• **Exercise details**
Your output must be the lines below from the line containing "orange carrot: 6 -> 5" to the line containing "purple flashlight: 4 -> 7", both lines included, reproduced exactly and without pictures.

• **Supplied records**
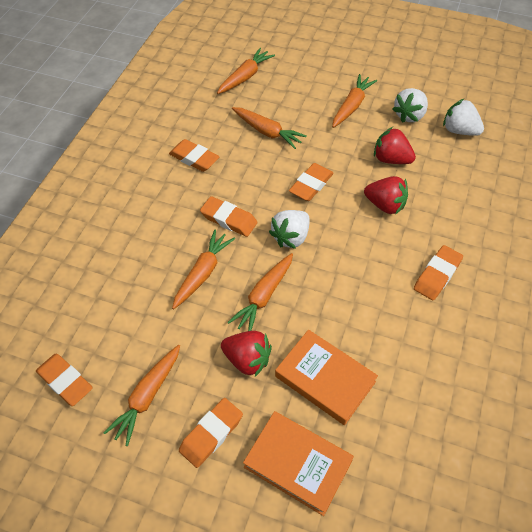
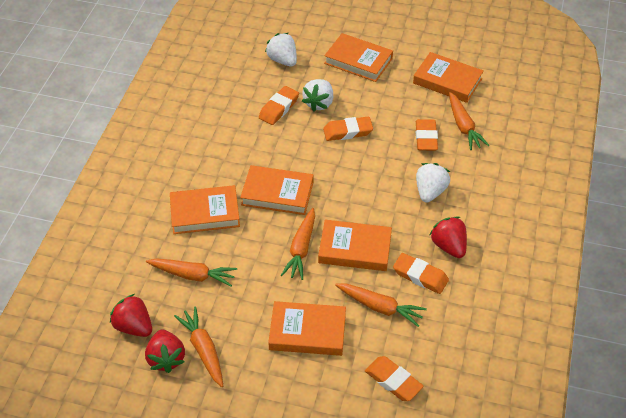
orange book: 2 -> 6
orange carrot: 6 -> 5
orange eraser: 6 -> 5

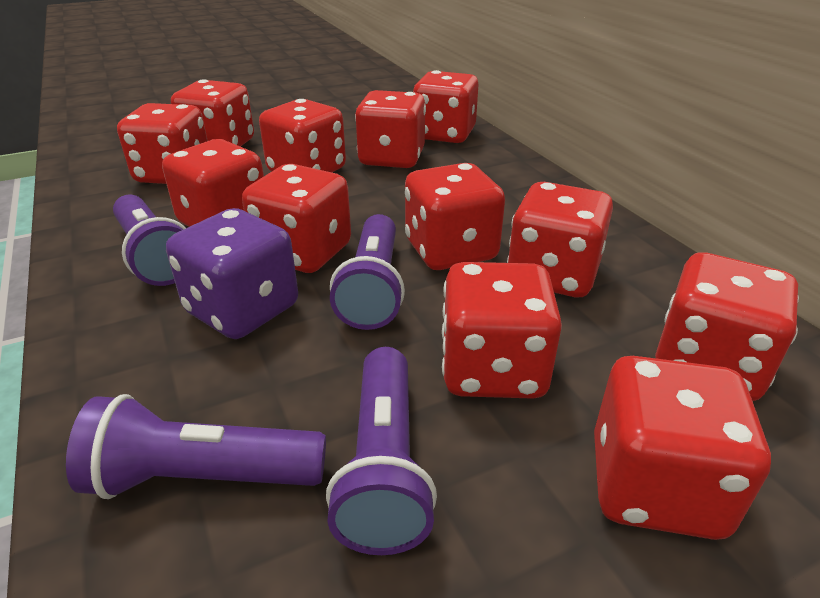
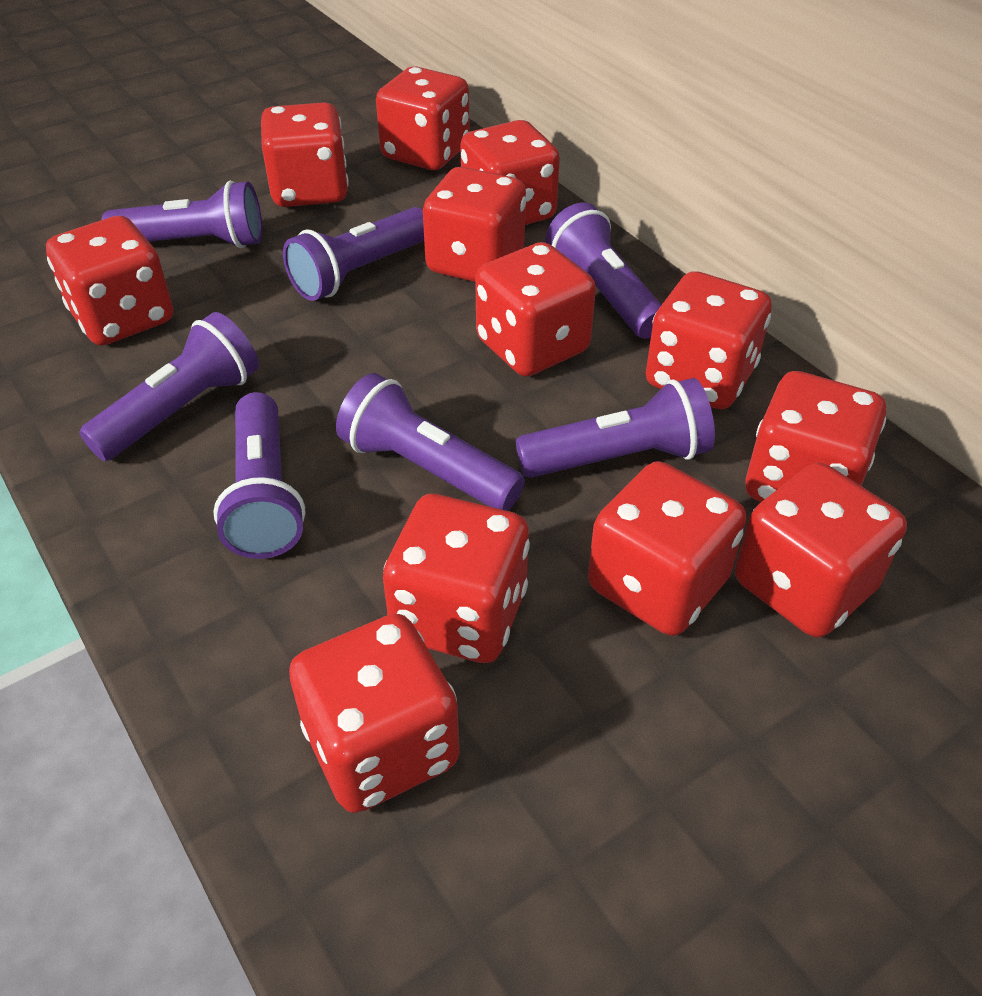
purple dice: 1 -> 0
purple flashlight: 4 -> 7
---
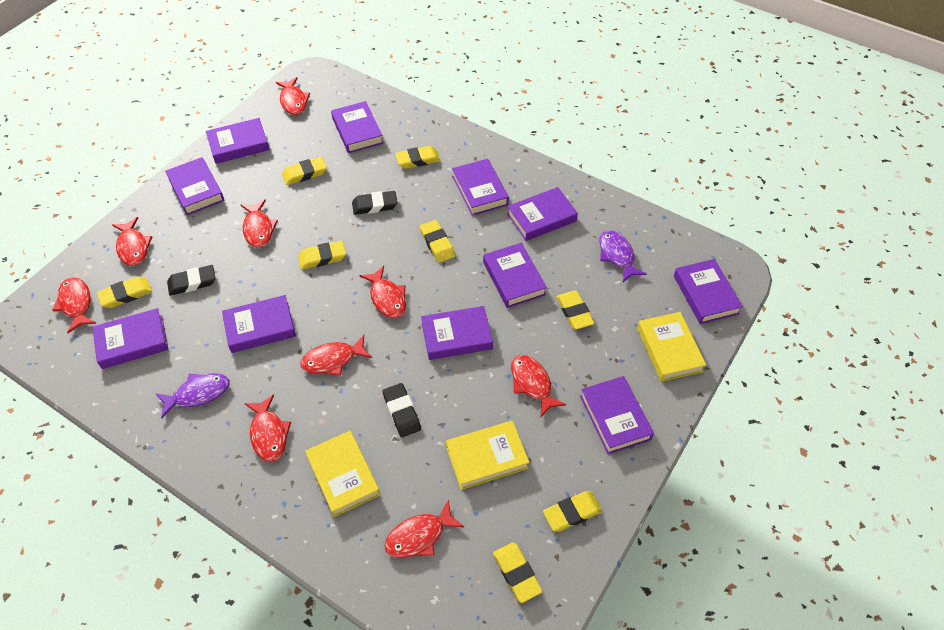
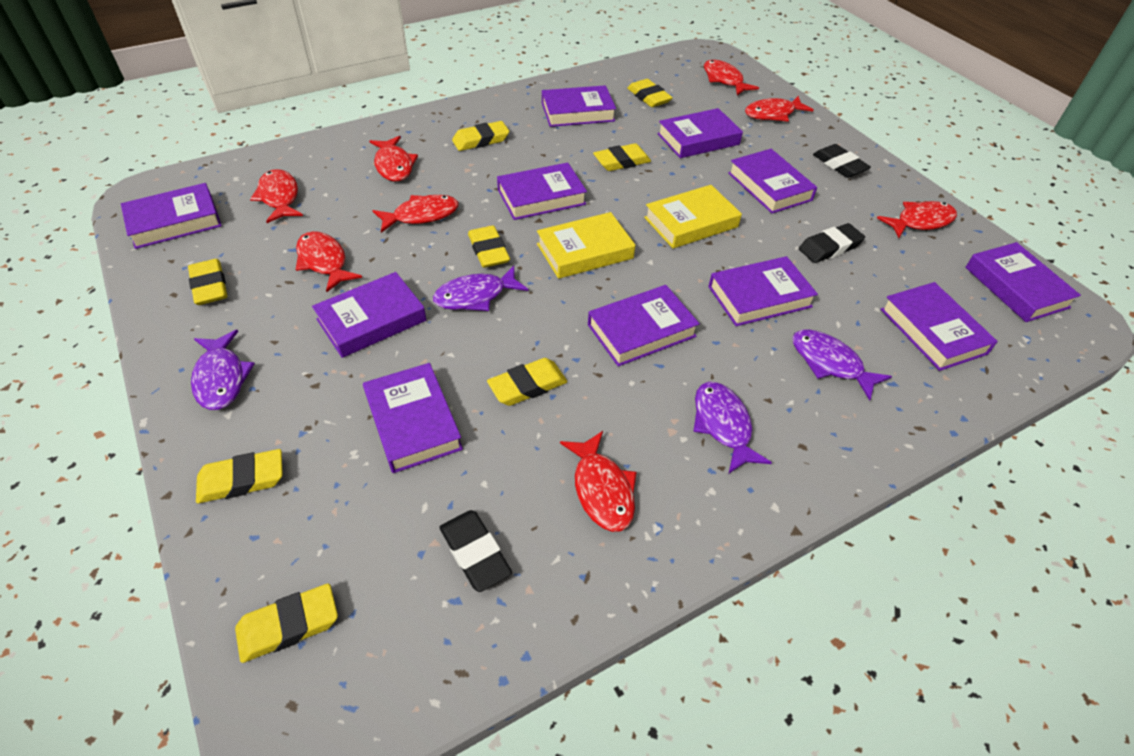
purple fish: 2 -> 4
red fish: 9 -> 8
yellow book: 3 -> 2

• **Result**
orange carrot: 6 -> 5
orange eraser: 6 -> 5

purple dice: 1 -> 0
purple flashlight: 4 -> 7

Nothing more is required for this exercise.